* **PROVIDED DATA**:
►
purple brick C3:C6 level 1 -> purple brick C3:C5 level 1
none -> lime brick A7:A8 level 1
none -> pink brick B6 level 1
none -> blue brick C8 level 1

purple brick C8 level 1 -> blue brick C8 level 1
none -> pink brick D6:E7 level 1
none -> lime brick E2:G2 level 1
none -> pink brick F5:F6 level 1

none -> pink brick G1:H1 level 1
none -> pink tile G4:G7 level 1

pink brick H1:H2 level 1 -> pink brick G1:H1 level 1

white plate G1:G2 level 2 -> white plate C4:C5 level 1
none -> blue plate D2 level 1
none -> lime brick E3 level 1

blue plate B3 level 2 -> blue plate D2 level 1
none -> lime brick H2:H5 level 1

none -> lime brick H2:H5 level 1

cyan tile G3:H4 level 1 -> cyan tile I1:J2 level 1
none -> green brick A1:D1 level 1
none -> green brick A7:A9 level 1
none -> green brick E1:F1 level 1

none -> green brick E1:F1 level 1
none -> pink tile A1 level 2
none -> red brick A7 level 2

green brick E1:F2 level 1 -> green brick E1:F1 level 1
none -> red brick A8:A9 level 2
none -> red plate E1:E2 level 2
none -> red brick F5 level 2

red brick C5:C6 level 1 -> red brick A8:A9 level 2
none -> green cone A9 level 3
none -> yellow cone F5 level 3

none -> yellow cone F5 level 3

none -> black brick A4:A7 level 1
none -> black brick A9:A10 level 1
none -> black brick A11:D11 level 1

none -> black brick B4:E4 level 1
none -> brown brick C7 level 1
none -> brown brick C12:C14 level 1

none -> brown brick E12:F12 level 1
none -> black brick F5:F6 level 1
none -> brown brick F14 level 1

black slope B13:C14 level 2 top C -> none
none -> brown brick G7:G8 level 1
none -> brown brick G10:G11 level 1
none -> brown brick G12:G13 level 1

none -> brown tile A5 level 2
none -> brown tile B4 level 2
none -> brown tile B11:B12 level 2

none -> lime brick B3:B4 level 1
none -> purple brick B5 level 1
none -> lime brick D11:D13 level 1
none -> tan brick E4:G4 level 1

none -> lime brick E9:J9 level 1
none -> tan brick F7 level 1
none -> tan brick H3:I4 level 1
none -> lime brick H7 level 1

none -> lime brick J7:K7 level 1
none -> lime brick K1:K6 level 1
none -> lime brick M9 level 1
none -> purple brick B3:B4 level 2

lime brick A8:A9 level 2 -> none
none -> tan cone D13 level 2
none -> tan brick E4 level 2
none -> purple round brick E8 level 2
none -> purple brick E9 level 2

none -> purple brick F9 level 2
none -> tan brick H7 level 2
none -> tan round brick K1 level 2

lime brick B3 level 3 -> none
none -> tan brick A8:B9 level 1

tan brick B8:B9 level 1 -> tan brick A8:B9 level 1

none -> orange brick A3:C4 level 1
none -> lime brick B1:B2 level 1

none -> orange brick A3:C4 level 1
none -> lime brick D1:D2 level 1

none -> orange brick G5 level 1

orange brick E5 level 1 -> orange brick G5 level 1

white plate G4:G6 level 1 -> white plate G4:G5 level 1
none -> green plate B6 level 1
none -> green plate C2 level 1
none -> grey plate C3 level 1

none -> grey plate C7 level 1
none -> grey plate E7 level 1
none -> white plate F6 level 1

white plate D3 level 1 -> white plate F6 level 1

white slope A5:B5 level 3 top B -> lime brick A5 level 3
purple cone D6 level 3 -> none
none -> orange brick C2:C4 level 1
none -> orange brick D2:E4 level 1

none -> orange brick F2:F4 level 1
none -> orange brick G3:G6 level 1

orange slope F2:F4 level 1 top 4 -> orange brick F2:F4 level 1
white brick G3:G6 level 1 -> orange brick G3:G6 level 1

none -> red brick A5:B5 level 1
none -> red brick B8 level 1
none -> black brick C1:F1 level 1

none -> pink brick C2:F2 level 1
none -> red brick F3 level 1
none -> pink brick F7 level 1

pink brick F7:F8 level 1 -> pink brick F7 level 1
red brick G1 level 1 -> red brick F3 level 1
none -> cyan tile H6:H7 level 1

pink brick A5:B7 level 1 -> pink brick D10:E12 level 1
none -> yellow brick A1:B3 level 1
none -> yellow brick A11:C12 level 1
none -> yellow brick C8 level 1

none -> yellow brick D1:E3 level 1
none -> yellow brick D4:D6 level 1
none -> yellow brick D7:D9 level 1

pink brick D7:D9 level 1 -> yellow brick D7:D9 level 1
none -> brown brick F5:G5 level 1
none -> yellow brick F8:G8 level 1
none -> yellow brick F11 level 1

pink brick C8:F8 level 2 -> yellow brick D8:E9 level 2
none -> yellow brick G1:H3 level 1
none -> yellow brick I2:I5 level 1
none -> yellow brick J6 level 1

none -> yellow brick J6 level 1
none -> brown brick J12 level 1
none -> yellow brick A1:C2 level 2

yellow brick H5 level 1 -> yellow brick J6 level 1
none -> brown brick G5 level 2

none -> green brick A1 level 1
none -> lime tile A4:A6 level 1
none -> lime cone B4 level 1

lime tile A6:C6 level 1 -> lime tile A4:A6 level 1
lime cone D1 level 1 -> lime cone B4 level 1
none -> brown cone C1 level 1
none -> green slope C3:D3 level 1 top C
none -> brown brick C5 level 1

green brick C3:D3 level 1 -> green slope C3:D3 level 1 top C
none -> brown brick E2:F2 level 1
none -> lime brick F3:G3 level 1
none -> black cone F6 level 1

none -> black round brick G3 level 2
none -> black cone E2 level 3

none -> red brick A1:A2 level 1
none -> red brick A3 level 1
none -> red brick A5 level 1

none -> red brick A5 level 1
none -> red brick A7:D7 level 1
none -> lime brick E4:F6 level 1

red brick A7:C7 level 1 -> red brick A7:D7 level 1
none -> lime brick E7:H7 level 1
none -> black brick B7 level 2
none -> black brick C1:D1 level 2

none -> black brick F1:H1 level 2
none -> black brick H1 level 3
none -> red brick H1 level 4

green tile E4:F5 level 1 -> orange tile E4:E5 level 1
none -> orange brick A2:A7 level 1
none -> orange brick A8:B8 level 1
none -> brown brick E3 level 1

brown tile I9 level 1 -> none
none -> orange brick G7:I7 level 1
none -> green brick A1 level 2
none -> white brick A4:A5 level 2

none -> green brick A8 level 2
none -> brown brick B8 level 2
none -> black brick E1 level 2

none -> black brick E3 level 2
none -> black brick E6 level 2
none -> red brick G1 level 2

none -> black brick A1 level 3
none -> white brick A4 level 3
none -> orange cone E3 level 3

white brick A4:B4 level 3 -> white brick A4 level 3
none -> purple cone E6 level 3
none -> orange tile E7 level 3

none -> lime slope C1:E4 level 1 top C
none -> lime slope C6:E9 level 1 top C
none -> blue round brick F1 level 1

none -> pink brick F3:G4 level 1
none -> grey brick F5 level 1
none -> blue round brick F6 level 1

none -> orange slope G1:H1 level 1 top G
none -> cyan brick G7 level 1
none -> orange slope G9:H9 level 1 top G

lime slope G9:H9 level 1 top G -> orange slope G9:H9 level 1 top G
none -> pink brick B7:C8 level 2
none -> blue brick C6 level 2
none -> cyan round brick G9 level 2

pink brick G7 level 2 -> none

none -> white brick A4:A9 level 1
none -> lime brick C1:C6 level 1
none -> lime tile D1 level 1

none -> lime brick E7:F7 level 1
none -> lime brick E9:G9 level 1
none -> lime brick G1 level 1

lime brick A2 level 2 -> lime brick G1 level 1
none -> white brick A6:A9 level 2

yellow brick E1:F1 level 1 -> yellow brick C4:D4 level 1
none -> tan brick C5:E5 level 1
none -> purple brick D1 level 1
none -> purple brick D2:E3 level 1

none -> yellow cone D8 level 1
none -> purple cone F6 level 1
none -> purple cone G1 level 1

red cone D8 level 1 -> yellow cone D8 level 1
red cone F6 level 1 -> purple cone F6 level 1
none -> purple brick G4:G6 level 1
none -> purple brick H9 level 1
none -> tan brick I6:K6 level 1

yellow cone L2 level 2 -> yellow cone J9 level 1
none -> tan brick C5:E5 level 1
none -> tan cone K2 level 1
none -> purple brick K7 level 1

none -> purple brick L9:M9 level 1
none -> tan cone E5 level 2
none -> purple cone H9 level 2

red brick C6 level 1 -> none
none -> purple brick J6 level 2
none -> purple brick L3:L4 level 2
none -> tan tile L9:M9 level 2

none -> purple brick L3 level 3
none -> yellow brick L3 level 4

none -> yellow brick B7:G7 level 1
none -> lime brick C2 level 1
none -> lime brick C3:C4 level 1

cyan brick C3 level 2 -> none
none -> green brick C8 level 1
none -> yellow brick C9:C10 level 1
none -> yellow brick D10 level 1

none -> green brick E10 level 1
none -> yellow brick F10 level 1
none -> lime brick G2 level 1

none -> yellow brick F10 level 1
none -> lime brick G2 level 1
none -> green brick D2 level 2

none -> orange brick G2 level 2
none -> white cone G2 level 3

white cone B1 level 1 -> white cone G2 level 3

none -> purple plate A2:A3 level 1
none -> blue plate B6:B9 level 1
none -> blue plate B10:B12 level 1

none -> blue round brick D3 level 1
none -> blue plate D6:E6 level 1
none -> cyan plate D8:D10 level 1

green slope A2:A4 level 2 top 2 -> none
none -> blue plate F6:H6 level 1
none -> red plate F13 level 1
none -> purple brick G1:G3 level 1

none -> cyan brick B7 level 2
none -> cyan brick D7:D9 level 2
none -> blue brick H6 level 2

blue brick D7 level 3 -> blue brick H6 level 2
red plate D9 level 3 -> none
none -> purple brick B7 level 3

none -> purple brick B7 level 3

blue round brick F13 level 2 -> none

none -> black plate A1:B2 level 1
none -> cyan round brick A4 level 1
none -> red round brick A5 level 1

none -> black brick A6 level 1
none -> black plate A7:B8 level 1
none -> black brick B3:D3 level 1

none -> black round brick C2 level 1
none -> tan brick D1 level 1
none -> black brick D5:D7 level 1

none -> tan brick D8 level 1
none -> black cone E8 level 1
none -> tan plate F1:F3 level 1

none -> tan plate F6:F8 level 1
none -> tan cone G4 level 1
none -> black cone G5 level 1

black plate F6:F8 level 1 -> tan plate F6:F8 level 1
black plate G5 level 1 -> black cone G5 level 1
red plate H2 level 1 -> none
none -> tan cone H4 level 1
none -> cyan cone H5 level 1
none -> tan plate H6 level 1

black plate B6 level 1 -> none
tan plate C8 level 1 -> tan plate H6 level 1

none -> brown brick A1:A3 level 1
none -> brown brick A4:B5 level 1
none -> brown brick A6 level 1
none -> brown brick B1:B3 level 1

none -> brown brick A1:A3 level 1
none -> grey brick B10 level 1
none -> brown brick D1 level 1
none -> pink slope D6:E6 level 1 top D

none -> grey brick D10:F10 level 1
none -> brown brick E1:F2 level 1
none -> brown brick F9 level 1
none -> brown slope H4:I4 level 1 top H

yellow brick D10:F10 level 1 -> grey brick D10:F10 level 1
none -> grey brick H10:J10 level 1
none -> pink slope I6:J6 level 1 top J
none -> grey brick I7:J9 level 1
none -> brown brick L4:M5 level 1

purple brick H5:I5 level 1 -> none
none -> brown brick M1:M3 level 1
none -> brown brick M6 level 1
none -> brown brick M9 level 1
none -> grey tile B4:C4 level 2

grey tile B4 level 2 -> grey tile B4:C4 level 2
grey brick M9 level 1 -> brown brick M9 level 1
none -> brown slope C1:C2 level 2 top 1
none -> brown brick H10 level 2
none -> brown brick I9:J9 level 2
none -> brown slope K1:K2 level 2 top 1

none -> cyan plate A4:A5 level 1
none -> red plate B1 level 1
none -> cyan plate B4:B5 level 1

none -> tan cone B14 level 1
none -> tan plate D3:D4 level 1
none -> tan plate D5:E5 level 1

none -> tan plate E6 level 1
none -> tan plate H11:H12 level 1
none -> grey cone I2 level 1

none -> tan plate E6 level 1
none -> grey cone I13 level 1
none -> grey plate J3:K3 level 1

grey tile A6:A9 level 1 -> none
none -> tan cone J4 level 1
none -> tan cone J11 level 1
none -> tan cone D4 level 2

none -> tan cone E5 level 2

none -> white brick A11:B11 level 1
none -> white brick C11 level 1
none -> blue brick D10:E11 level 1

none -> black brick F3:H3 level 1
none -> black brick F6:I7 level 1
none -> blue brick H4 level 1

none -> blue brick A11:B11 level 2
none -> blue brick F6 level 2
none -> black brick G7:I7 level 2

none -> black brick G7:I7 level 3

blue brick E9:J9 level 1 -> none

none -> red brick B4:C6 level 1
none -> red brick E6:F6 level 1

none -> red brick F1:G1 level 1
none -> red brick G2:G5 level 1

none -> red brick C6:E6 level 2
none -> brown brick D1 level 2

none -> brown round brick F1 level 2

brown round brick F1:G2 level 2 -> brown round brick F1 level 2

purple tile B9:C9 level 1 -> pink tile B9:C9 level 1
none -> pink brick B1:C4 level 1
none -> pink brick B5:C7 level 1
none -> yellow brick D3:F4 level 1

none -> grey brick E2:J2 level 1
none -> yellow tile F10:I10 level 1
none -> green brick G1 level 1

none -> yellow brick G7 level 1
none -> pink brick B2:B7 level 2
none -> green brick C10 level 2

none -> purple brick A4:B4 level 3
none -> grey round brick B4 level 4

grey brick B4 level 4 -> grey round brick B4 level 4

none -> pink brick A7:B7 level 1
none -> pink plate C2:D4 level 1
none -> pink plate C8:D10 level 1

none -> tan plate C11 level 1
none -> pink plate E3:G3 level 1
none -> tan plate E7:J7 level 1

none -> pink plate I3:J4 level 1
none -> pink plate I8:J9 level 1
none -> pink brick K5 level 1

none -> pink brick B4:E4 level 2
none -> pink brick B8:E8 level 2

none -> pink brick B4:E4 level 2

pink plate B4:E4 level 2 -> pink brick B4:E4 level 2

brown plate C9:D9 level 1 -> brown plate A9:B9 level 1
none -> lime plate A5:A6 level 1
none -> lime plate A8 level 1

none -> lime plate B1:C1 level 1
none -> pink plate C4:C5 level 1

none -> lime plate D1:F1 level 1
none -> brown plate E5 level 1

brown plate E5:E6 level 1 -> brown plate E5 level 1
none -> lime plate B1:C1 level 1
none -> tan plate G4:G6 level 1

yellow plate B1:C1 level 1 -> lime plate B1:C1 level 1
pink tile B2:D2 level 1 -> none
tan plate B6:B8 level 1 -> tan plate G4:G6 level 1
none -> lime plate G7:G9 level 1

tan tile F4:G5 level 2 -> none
◄
* **WHAT YOU NEED TO DO**: Everything in the material above from the line that has "none -> orange slope G9:H9 level 1 top G" through the line that has "none -> lime brick C3:C4 level 1" must be duplicated exactly, with no other lines given.

* **WRITTEN SOLUTION**:
none -> orange slope G9:H9 level 1 top G

lime slope G9:H9 level 1 top G -> orange slope G9:H9 level 1 top G
none -> pink brick B7:C8 level 2
none -> blue brick C6 level 2
none -> cyan round brick G9 level 2

pink brick G7 level 2 -> none

none -> white brick A4:A9 level 1
none -> lime brick C1:C6 level 1
none -> lime tile D1 level 1

none -> lime brick E7:F7 level 1
none -> lime brick E9:G9 level 1
none -> lime brick G1 level 1

lime brick A2 level 2 -> lime brick G1 level 1
none -> white brick A6:A9 level 2

yellow brick E1:F1 level 1 -> yellow brick C4:D4 level 1
none -> tan brick C5:E5 level 1
none -> purple brick D1 level 1
none -> purple brick D2:E3 level 1

none -> yellow cone D8 level 1
none -> purple cone F6 level 1
none -> purple cone G1 level 1

red cone D8 level 1 -> yellow cone D8 level 1
red cone F6 level 1 -> purple cone F6 level 1
none -> purple brick G4:G6 level 1
none -> purple brick H9 level 1
none -> tan brick I6:K6 level 1

yellow cone L2 level 2 -> yellow cone J9 level 1
none -> tan brick C5:E5 level 1
none -> tan cone K2 level 1
none -> purple brick K7 level 1

none -> purple brick L9:M9 level 1
none -> tan cone E5 level 2
none -> purple cone H9 level 2

red brick C6 level 1 -> none
none -> purple brick J6 level 2
none -> purple brick L3:L4 level 2
none -> tan tile L9:M9 level 2

none -> purple brick L3 level 3
none -> yellow brick L3 level 4

none -> yellow brick B7:G7 level 1
none -> lime brick C2 level 1
none -> lime brick C3:C4 level 1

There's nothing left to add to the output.